Reproduce the entries that follow precisely, setting aside any images.

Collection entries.
=== Section Start ===

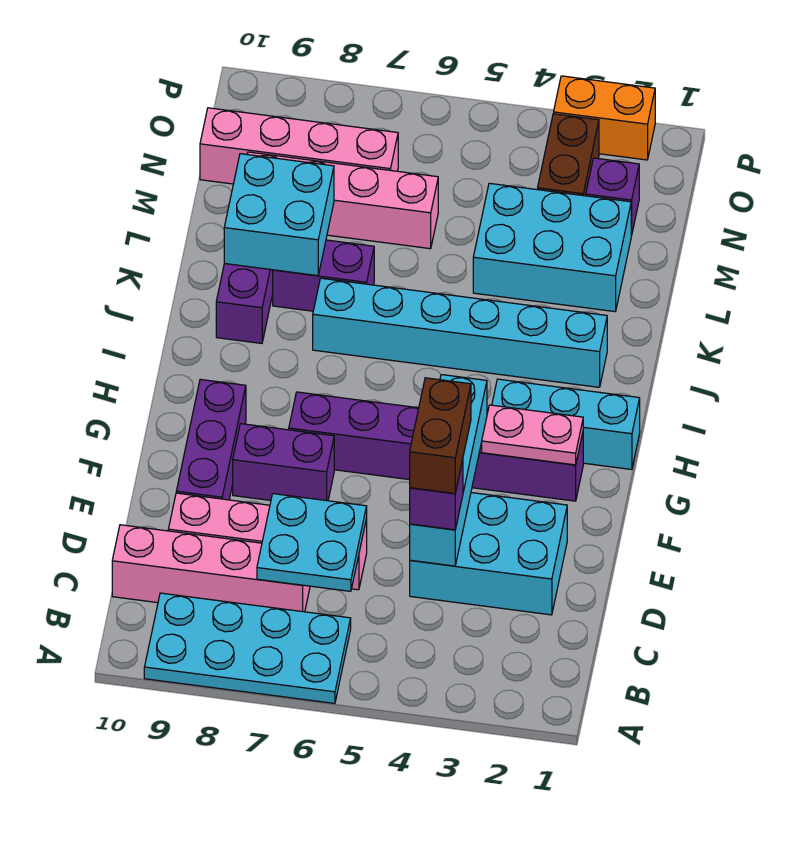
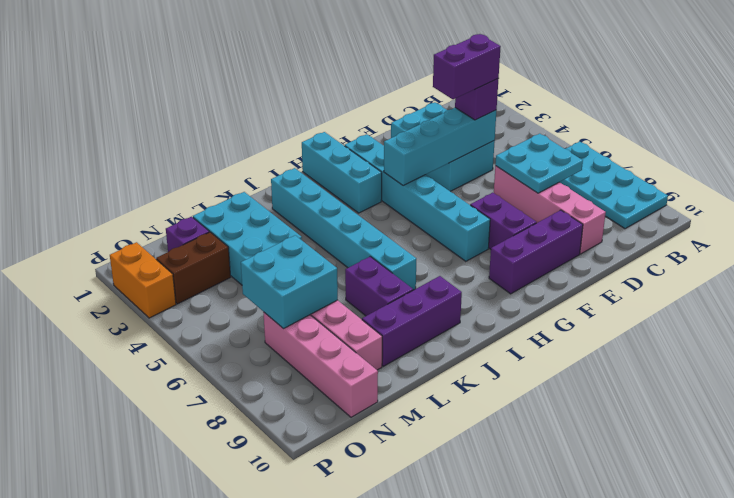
pink brick C7:C10 level 1 -> none
brown brick D4:E4 level 4 -> purple brick D4:E4 level 4
purple brick G2:G7 level 1 -> cyan brick G2:G7 level 1
pink plate G2:G3 level 2 -> none
cyan brick K8:L9 level 2 -> cyan brick M6:N7 level 2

=== Section End ===

RESPONSE BOX.
pink brick C7:C10 level 1 -> none
brown brick D4:E4 level 4 -> purple brick D4:E4 level 4
purple brick G2:G7 level 1 -> cyan brick G2:G7 level 1
pink plate G2:G3 level 2 -> none
cyan brick K8:L9 level 2 -> cyan brick M6:N7 level 2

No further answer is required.